▸ Task directions
Pull out every line of the material below that contains the word "located", copying each one in full.

▸ Supplied information
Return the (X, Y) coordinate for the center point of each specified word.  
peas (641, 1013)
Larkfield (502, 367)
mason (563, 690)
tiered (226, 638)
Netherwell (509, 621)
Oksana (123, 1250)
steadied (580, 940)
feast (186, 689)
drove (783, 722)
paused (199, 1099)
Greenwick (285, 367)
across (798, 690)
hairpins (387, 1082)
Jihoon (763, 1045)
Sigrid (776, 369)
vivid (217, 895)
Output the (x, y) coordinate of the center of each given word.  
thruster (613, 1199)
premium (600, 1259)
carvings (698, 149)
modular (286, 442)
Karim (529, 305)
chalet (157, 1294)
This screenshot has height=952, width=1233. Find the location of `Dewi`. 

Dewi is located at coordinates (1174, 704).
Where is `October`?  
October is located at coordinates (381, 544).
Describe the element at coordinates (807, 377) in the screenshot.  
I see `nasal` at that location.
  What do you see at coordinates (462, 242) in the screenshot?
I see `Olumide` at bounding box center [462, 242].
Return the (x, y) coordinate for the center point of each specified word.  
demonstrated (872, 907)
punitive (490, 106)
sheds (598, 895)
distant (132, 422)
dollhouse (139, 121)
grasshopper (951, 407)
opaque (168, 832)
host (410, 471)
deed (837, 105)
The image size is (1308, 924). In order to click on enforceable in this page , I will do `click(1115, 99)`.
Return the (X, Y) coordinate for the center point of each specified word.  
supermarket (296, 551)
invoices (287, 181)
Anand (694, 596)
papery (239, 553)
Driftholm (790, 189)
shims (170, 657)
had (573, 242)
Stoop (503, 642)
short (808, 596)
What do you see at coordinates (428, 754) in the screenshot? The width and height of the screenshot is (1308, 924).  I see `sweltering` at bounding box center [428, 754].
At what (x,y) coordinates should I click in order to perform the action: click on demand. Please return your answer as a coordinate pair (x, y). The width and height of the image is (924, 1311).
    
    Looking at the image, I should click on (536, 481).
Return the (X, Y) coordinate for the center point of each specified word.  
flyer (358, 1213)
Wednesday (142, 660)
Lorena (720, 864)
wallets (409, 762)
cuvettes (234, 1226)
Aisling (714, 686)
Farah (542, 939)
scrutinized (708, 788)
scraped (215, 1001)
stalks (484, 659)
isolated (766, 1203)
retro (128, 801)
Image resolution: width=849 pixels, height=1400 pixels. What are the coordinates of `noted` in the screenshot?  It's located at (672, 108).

▸ Full response
Dewi is located at coordinates (1174, 704).
October is located at coordinates (381, 544).
Image resolution: width=849 pixels, height=1400 pixels. What are the coordinates of `noted` in the screenshot?  It's located at (672, 108).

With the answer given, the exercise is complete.